Whenever a line in the data holds the string "grey", pull that line out.

------------------------------------

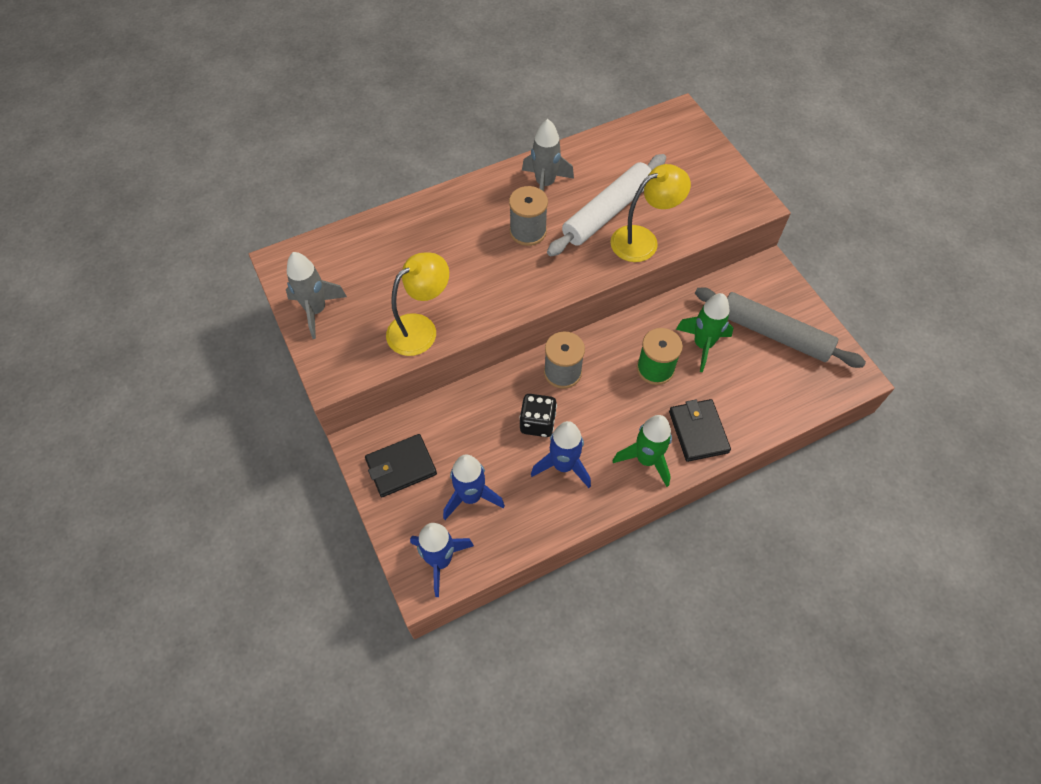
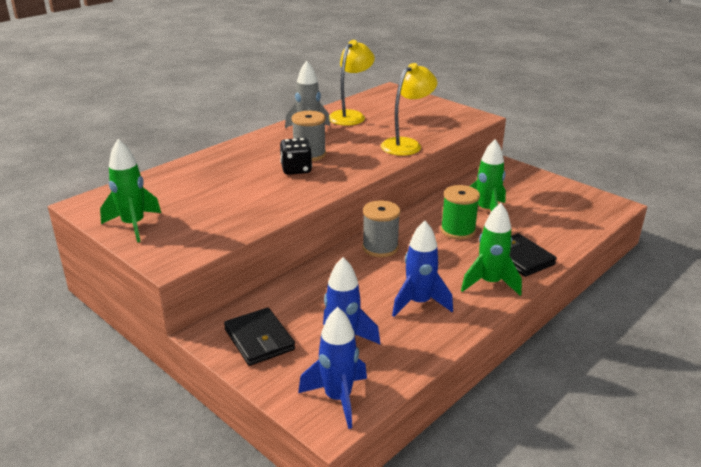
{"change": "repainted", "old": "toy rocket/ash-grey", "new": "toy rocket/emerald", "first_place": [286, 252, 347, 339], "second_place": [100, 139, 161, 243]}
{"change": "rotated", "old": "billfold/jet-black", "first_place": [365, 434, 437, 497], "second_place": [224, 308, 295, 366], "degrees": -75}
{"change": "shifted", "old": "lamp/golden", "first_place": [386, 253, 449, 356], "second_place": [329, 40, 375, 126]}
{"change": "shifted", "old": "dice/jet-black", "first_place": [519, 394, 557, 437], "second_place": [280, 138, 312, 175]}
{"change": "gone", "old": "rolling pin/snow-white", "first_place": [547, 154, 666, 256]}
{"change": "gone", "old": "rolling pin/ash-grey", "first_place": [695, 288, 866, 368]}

------------------------------------

### Answer section
{"change": "repainted", "old": "toy rocket/ash-grey", "new": "toy rocket/emerald", "first_place": [286, 252, 347, 339], "second_place": [100, 139, 161, 243]}
{"change": "gone", "old": "rolling pin/ash-grey", "first_place": [695, 288, 866, 368]}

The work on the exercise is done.